Aim of the exercise
Images are to be left out; everything else in the records gets copied exactly.

Material supplied
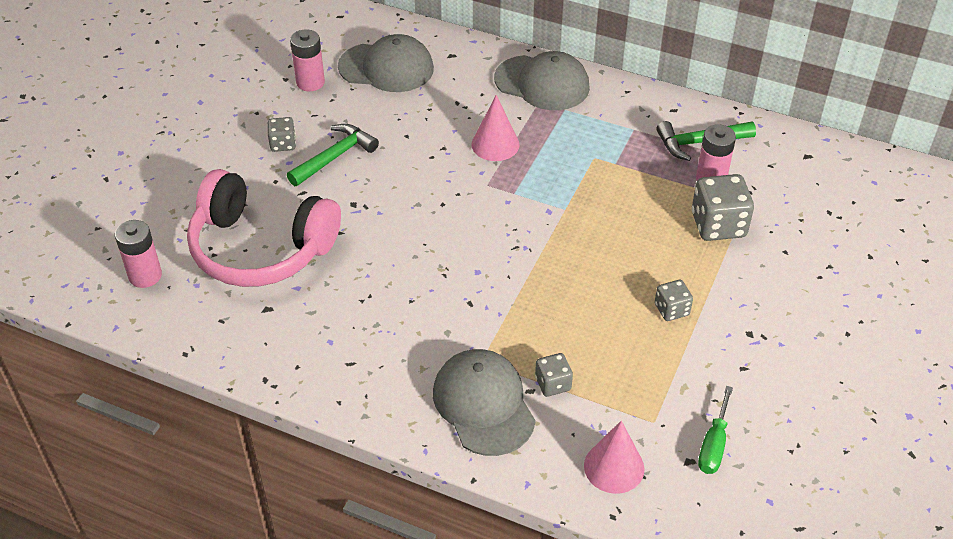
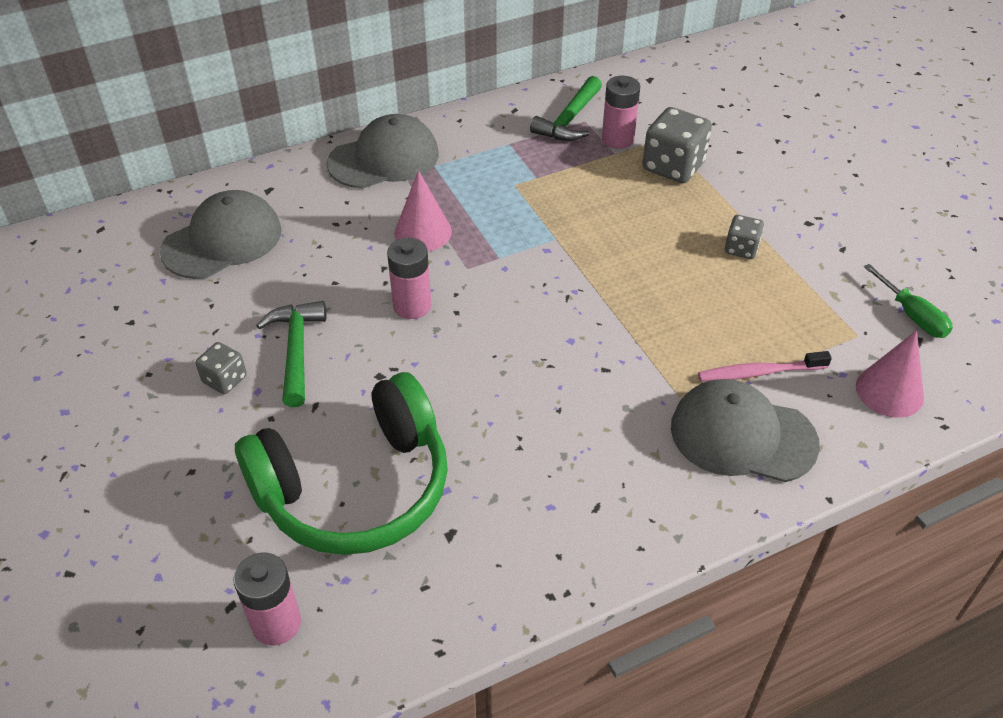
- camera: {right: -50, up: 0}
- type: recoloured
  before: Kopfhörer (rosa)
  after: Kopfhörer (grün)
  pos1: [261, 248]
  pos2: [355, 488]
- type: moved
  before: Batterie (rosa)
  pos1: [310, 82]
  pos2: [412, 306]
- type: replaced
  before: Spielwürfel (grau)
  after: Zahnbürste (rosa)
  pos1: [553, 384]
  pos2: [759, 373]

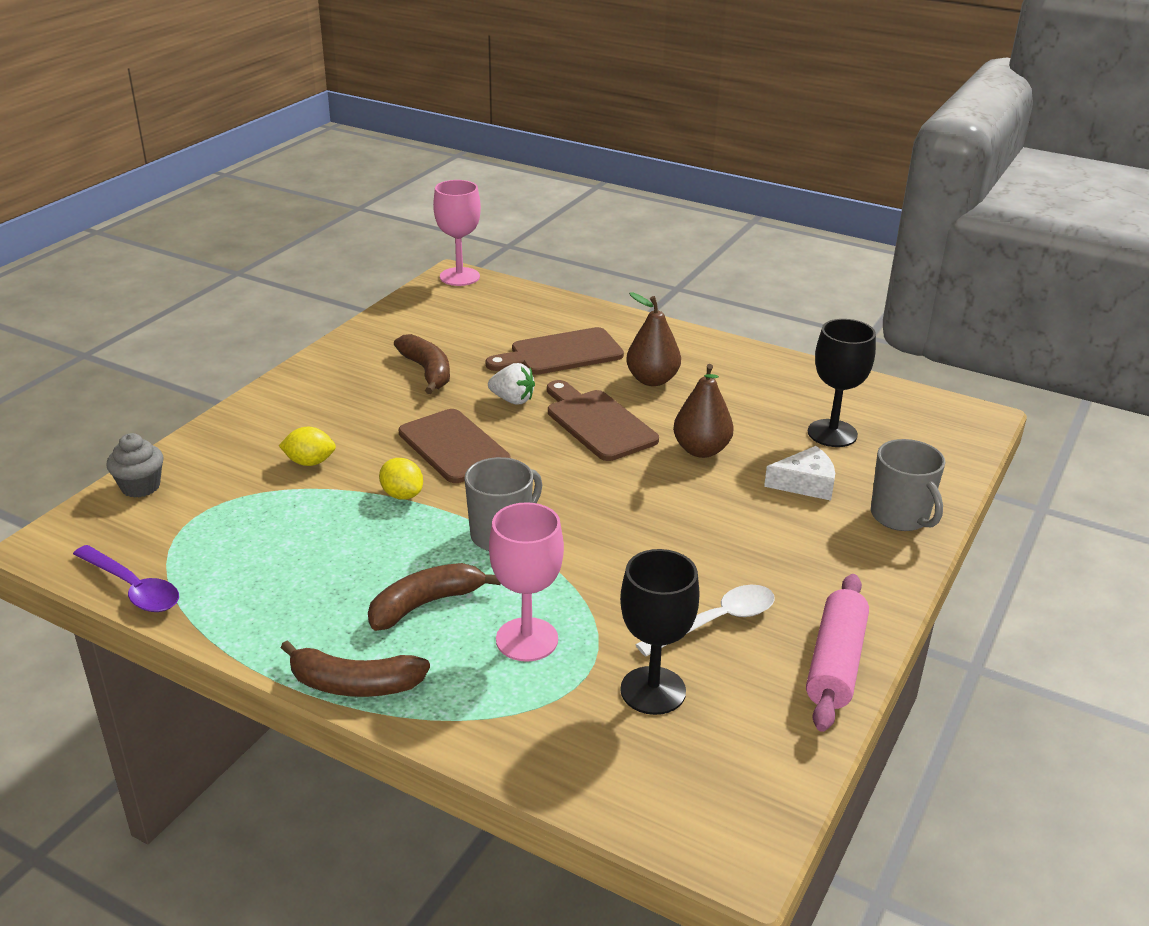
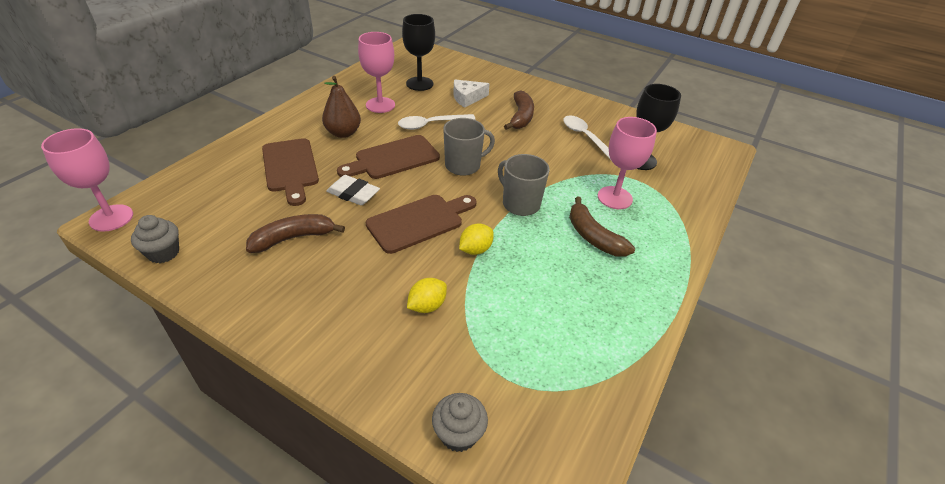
- camera: {right: -90, up: 10}
- type: removed
  before: Löffel (lila)
  pos1: [132, 588]
- type: turned
  before: Zitrone (gelb)
  pos1: [310, 462]
  pos2: [427, 306]
  turn: 45
- type: moved
  before: Banane (braun)
  pos1: [354, 684]
  pos2: [521, 117]
- type: replaced
  before: Erdbeere (weiß)
  after: Radiergummi (weiß)
  pos1: [512, 400]
  pos2: [353, 194]
- type: replaced
  before: Birne (braun)
  after: Löffel (weiß)
  pos1: [701, 450]
  pos2: [431, 124]
- type: turned
  before: Käse (weiß)
  pos1: [805, 483]
  pos2: [467, 98]
  turn: -105
- type: removed
  before: Nudelholz (rosa)
  pos1: [836, 663]
- type: moved
  before: Tasse (grau)
  pos1: [900, 517]
  pos2: [463, 165]
- type: added
  after: Muffin (grau)
  pos2: [163, 253]
- type: added
  after: Kelch (rosa)
  pos2: [380, 105]

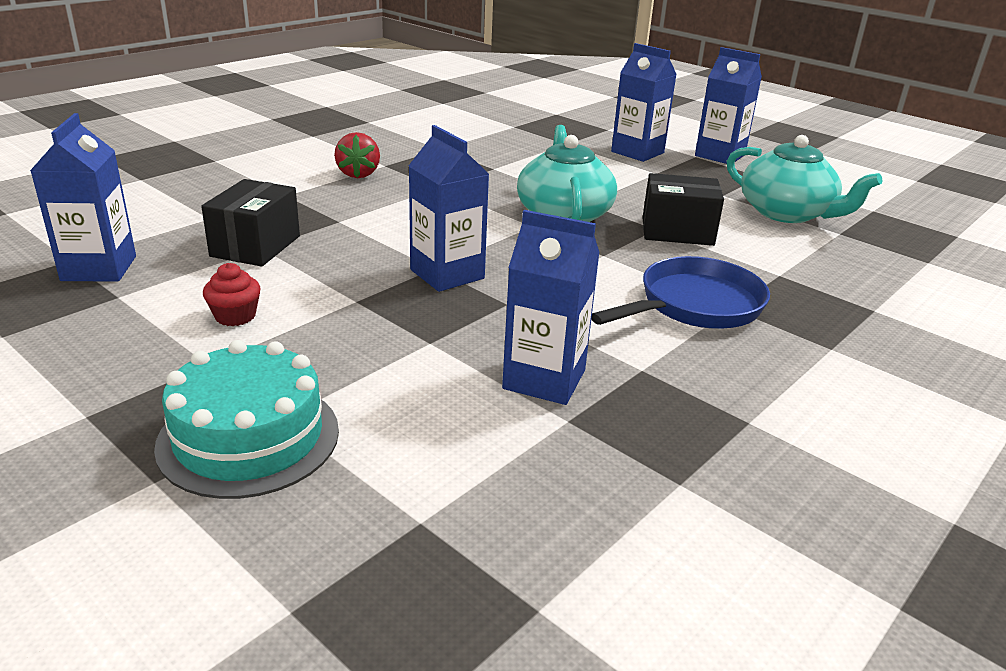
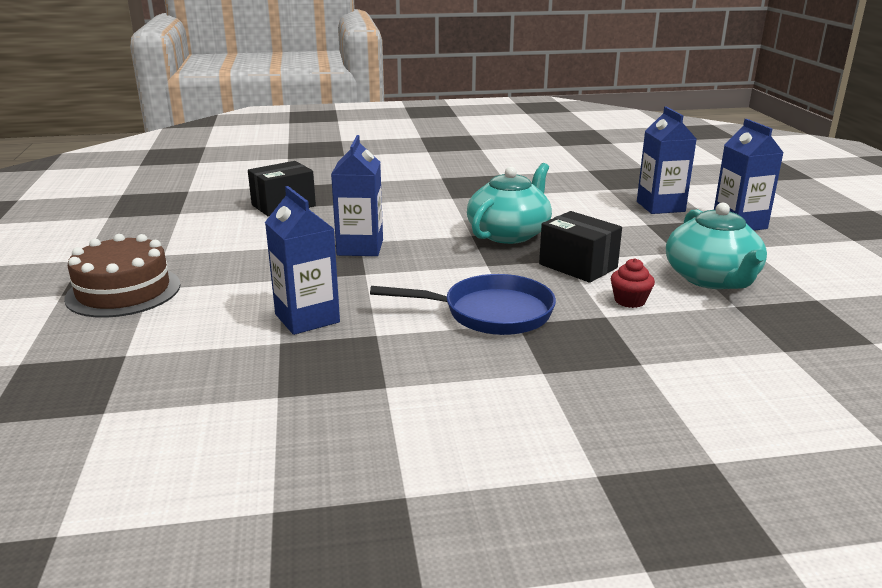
- camera: {right: 40, up: -5}
- type: removed
  before: Getränkekarton (blau)
  pos1: [99, 268]
- type: recoloured
  before: Kuchen (türkis)
  after: Kuchen (braun)
  pos1: [249, 437]
  pos2: [123, 291]
- type: moved
  before: Muffin (rot)
  pos1: [235, 316]
  pos2: [630, 301]
- type: removed
  before: Erdbeere (rot)
  pos1: [358, 174]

Exercise result
- camera: {right: -50, up: 0}
- type: recoloured
  before: Kopfhörer (rosa)
  after: Kopfhörer (grün)
  pos1: [261, 248]
  pos2: [355, 488]
- type: moved
  before: Batterie (rosa)
  pos1: [310, 82]
  pos2: [412, 306]
- type: replaced
  before: Spielwürfel (grau)
  after: Zahnbürste (rosa)
  pos1: [553, 384]
  pos2: [759, 373]

- camera: {right: -90, up: 10}
- type: removed
  before: Löffel (lila)
  pos1: [132, 588]
- type: turned
  before: Zitrone (gelb)
  pos1: [310, 462]
  pos2: [427, 306]
  turn: 45
- type: moved
  before: Banane (braun)
  pos1: [354, 684]
  pos2: [521, 117]
- type: replaced
  before: Erdbeere (weiß)
  after: Radiergummi (weiß)
  pos1: [512, 400]
  pos2: [353, 194]
- type: replaced
  before: Birne (braun)
  after: Löffel (weiß)
  pos1: [701, 450]
  pos2: [431, 124]
- type: turned
  before: Käse (weiß)
  pos1: [805, 483]
  pos2: [467, 98]
  turn: -105
- type: removed
  before: Nudelholz (rosa)
  pos1: [836, 663]
- type: moved
  before: Tasse (grau)
  pos1: [900, 517]
  pos2: [463, 165]
- type: added
  after: Muffin (grau)
  pos2: [163, 253]
- type: added
  after: Kelch (rosa)
  pos2: [380, 105]

- camera: {right: 40, up: -5}
- type: removed
  before: Getränkekarton (blau)
  pos1: [99, 268]
- type: recoloured
  before: Kuchen (türkis)
  after: Kuchen (braun)
  pos1: [249, 437]
  pos2: [123, 291]
- type: moved
  before: Muffin (rot)
  pos1: [235, 316]
  pos2: [630, 301]
- type: removed
  before: Erdbeere (rot)
  pos1: [358, 174]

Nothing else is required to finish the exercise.